--- RECORDED INFORMATION ---
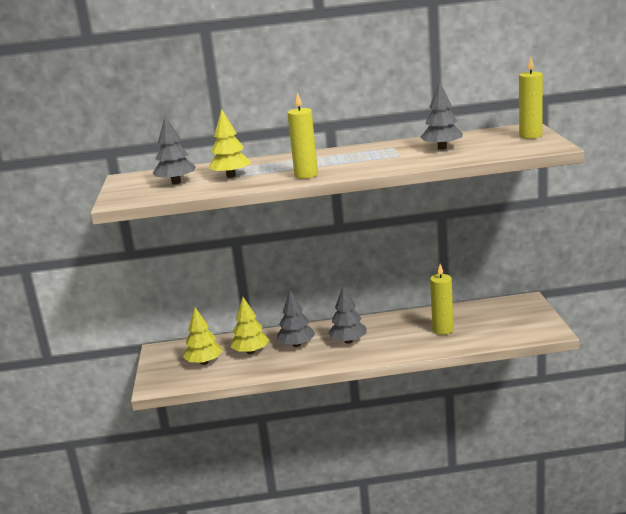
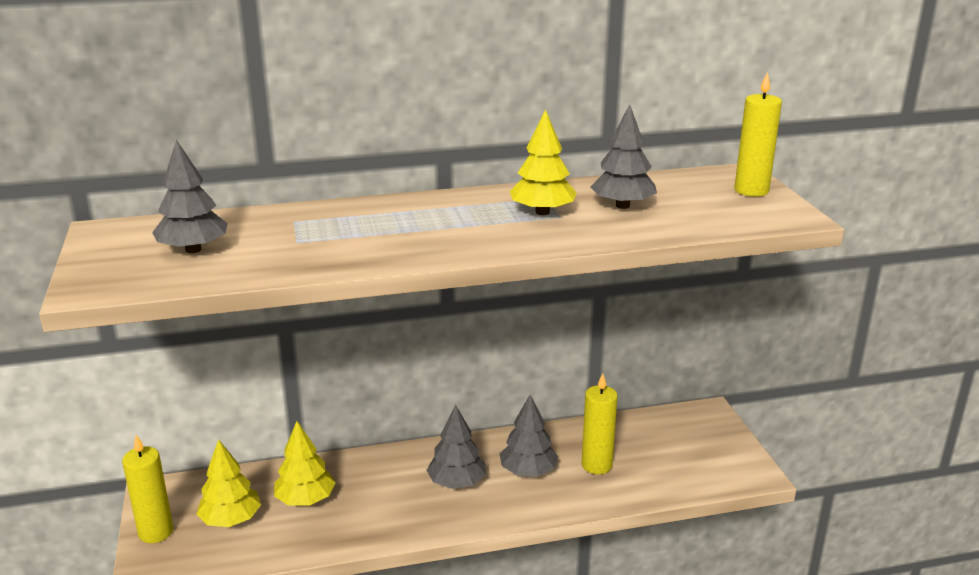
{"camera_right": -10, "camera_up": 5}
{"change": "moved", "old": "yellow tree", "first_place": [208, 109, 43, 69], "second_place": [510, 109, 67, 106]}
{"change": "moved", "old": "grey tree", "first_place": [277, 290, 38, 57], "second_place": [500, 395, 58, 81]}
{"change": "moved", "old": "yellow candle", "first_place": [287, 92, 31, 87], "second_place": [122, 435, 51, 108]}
* * *
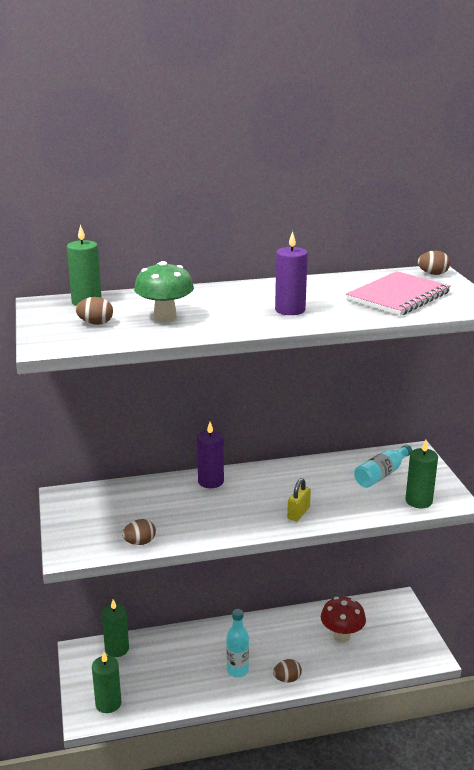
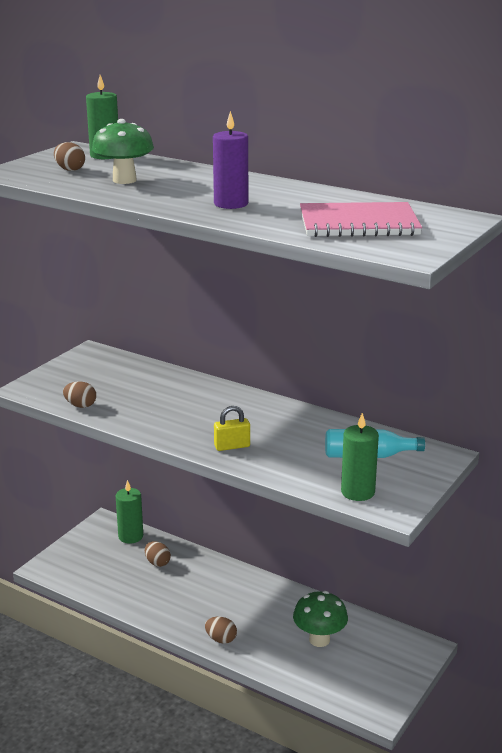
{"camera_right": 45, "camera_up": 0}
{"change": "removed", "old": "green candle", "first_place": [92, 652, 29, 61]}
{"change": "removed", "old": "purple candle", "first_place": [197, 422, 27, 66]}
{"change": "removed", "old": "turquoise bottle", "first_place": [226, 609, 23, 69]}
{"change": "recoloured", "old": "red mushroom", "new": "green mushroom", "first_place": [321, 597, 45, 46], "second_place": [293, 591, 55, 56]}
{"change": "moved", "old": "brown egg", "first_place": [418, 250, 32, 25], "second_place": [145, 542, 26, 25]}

--- BRIEF ---
How many of the lines in the listing hold "green"? Only the number should be given.

--- RESPONSE AREA ---
2